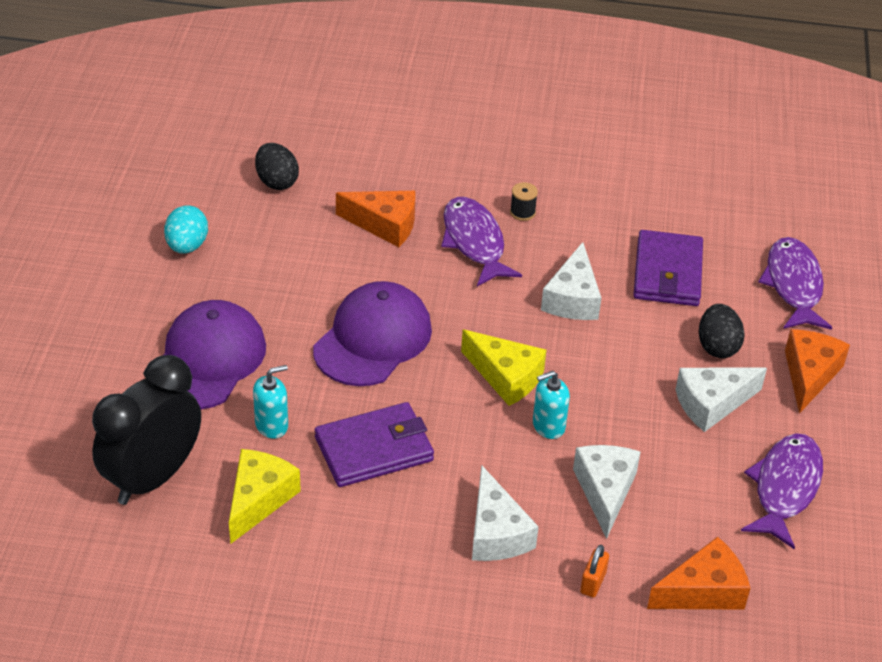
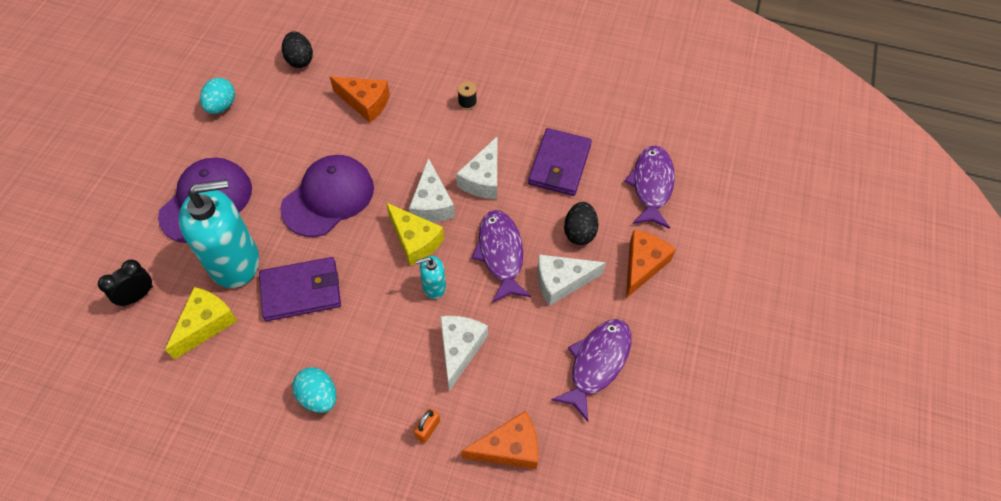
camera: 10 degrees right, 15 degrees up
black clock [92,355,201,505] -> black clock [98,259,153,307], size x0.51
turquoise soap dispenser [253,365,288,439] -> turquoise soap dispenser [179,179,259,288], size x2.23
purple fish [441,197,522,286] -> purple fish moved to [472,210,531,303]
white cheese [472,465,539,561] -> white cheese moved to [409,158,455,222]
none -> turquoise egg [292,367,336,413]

## [INSTRUCTIONS TO FOLLOW]
Go through the data and return every word of it verbatim, leaving out the pictures.

## [SOLUTION TO THIS PROBLEM]
camera: 10 degrees right, 15 degrees up
black clock [92,355,201,505] -> black clock [98,259,153,307], size x0.51
turquoise soap dispenser [253,365,288,439] -> turquoise soap dispenser [179,179,259,288], size x2.23
purple fish [441,197,522,286] -> purple fish moved to [472,210,531,303]
white cheese [472,465,539,561] -> white cheese moved to [409,158,455,222]
none -> turquoise egg [292,367,336,413]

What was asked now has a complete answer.